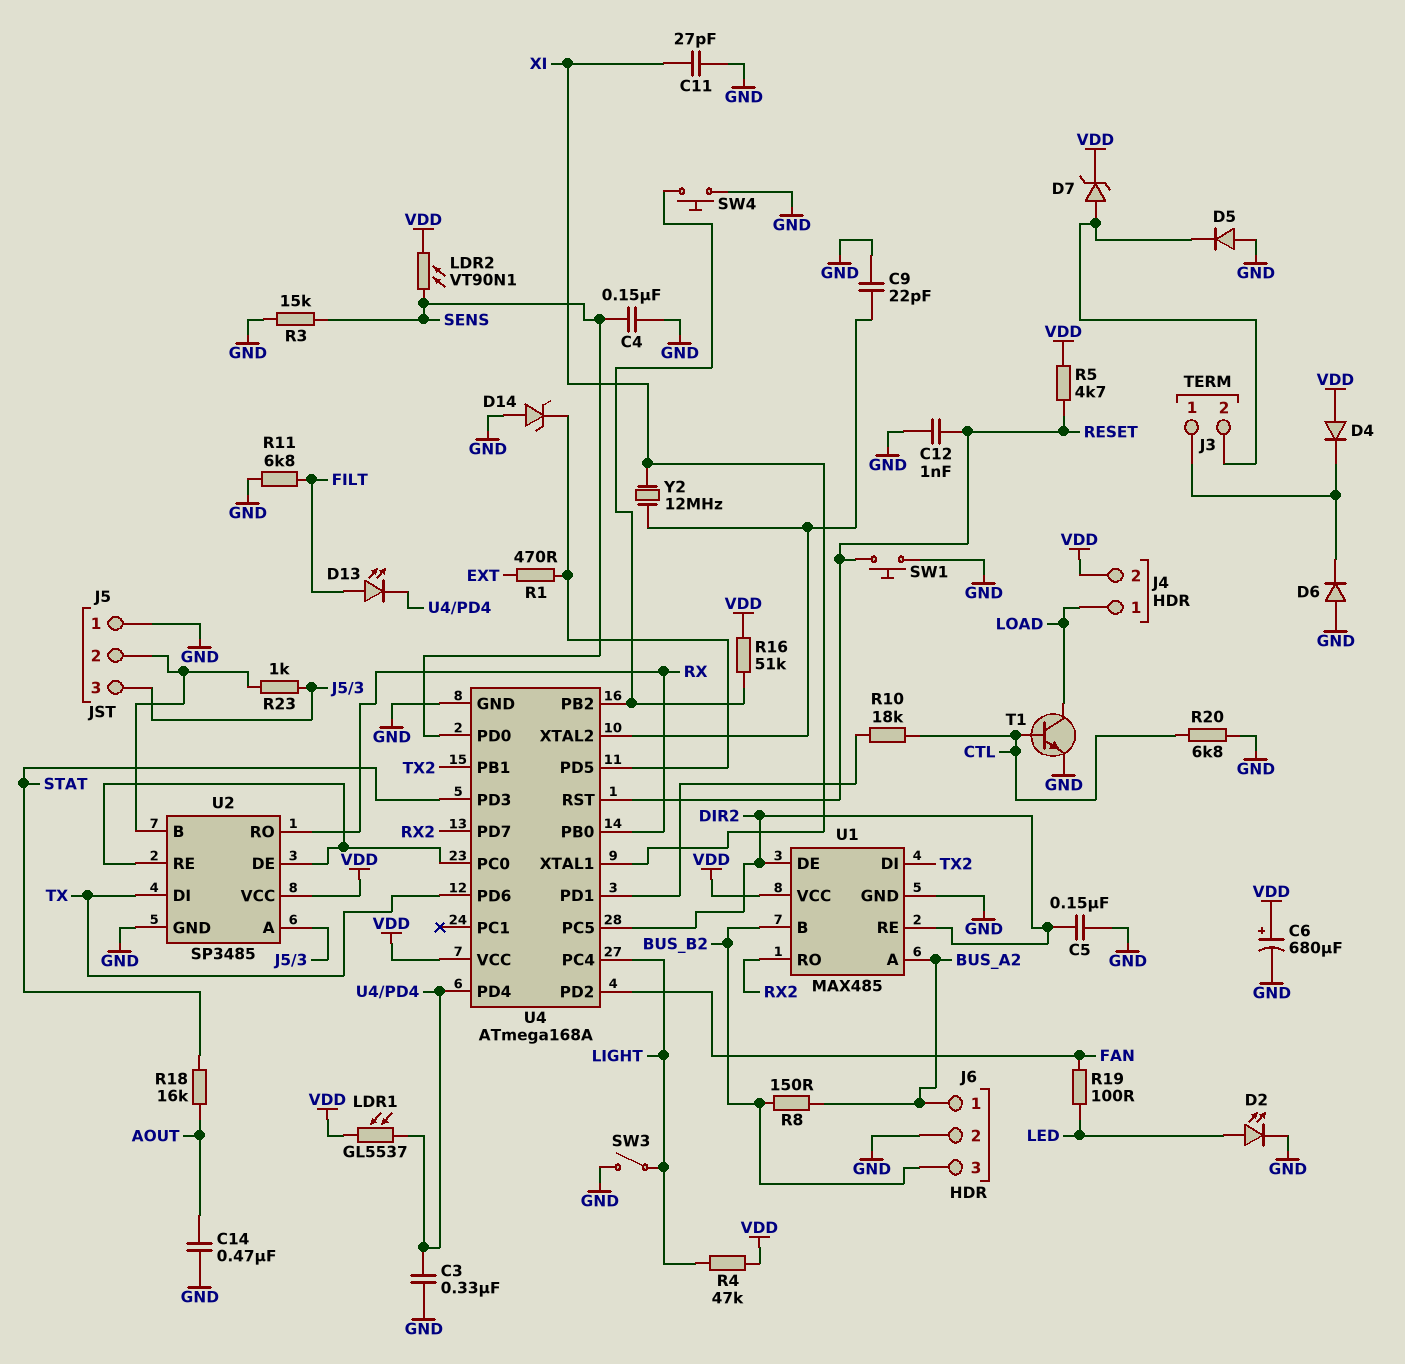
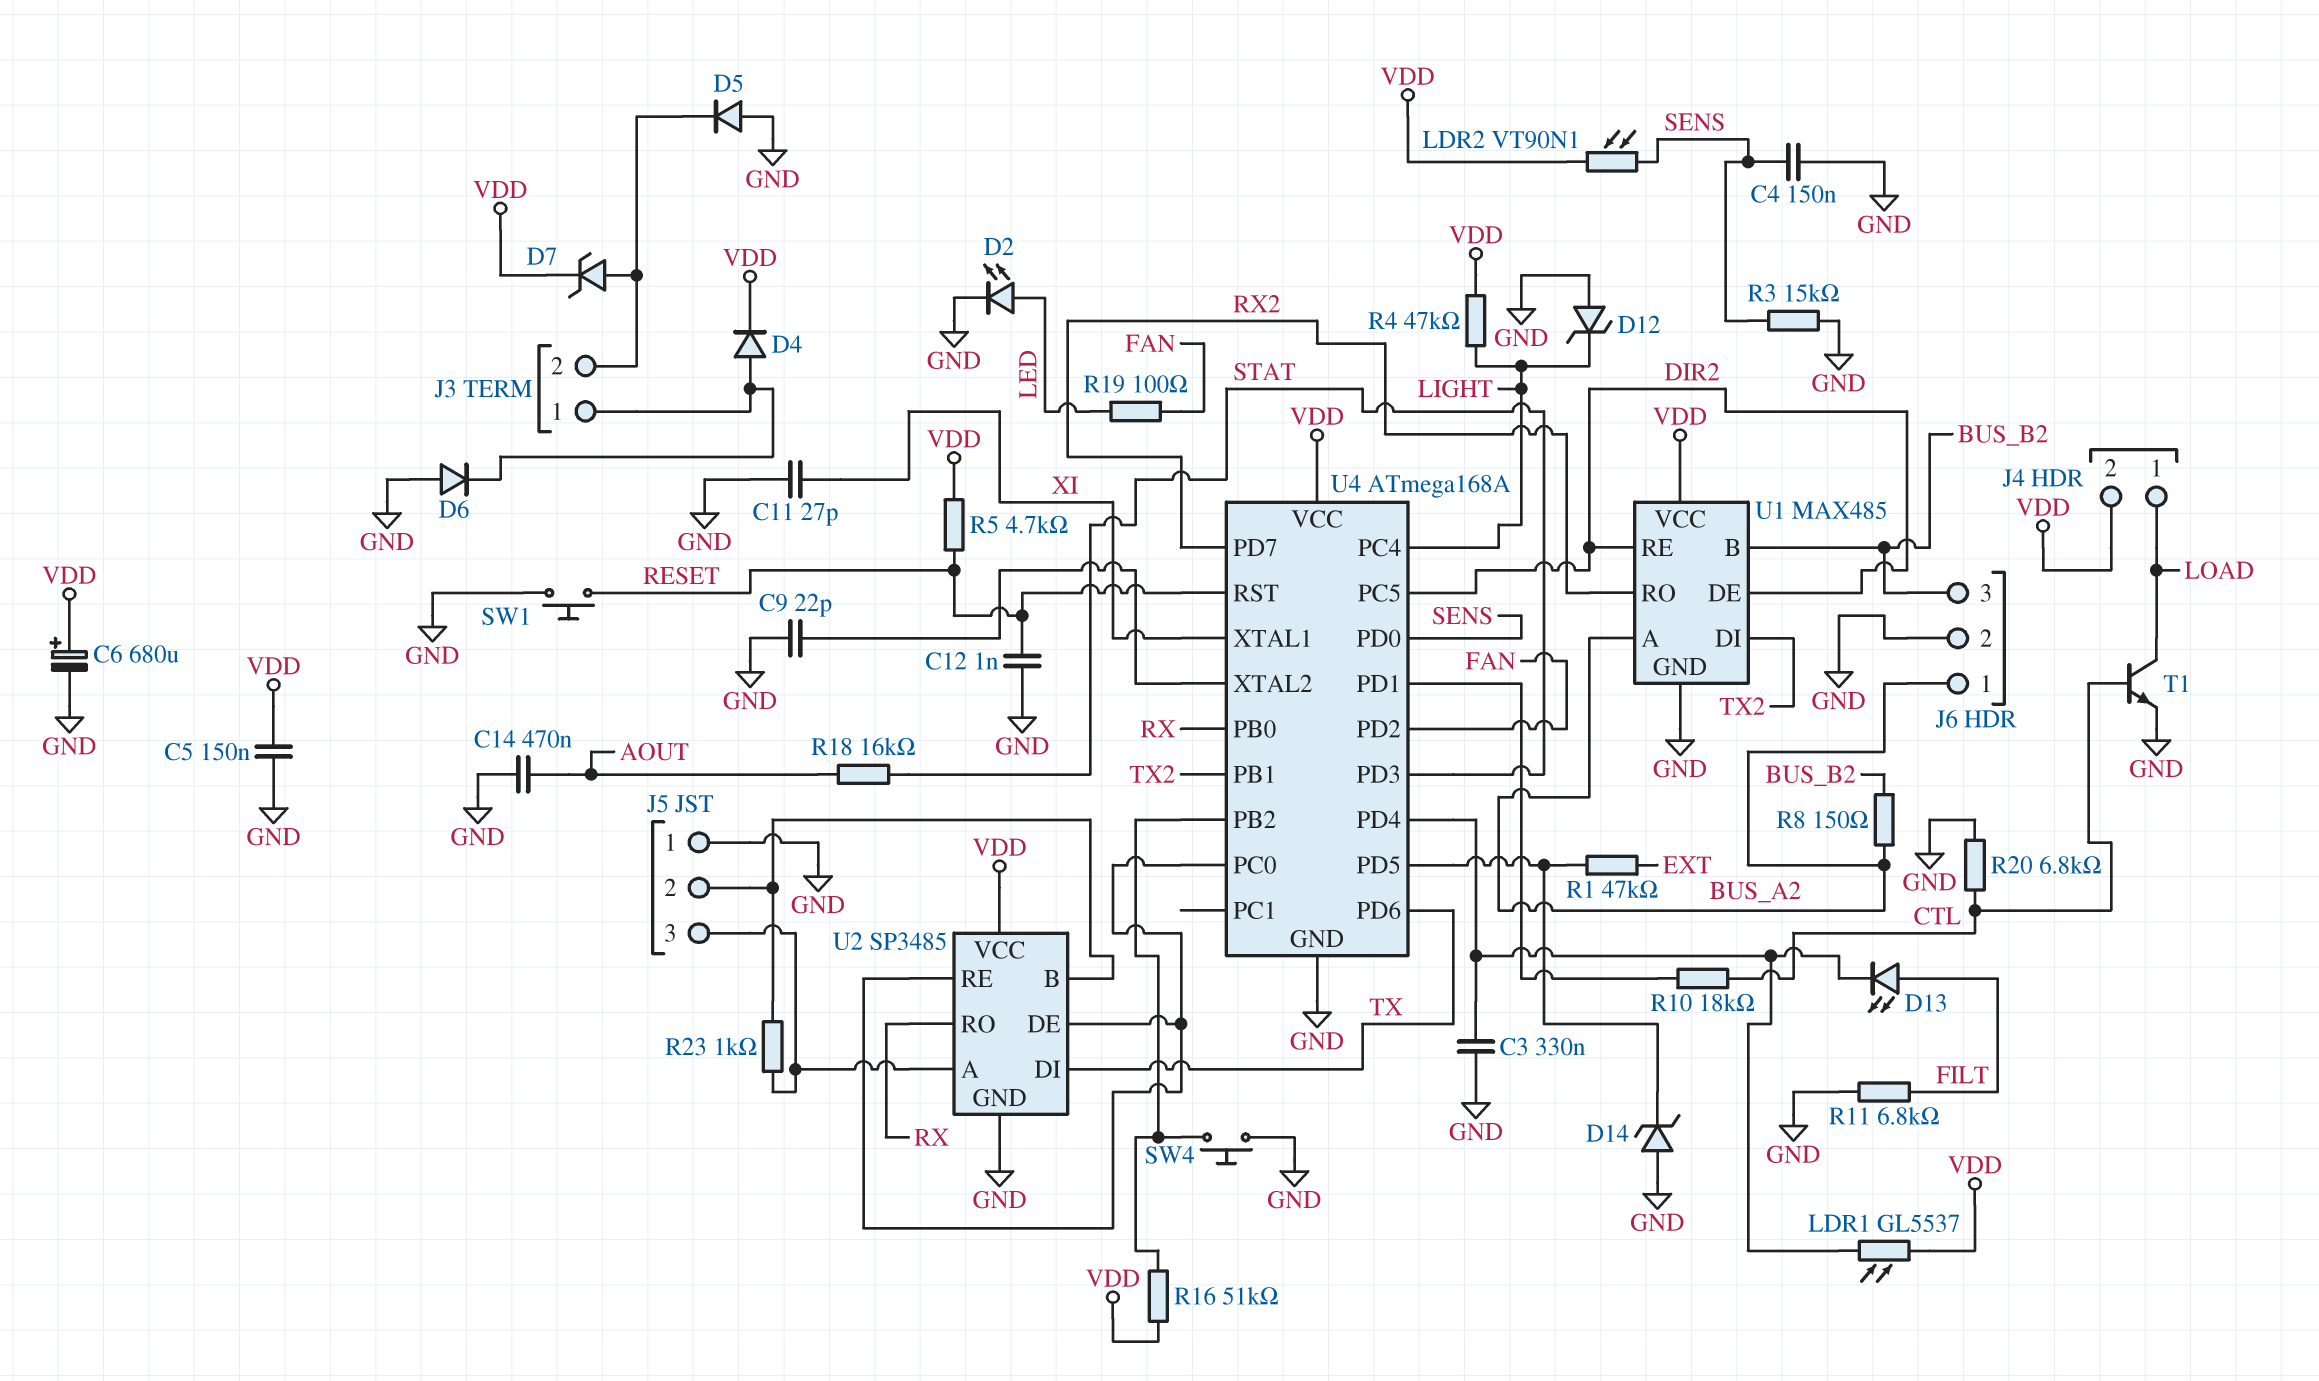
C5: 150nF (DIR2, GND) -> 150nF (GND, VDD)
D4: diode (A VDD, K J3/1) -> diode (A J3/1, K VDD)
D12: none -> zener (A GND, K LIGHT)
R1: 470 (EXT, U4/PD5) -> 47k (EXT, U4/PD5)
SW3: switch (GND, LIGHT) -> none
Y2: 12MHz (U4/XTAL2, XI) -> none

+ + +

Copy out, from the records above, every line that holds the string "none".

D12: none -> zener (A GND, K LIGHT)
SW3: switch (GND, LIGHT) -> none
Y2: 12MHz (U4/XTAL2, XI) -> none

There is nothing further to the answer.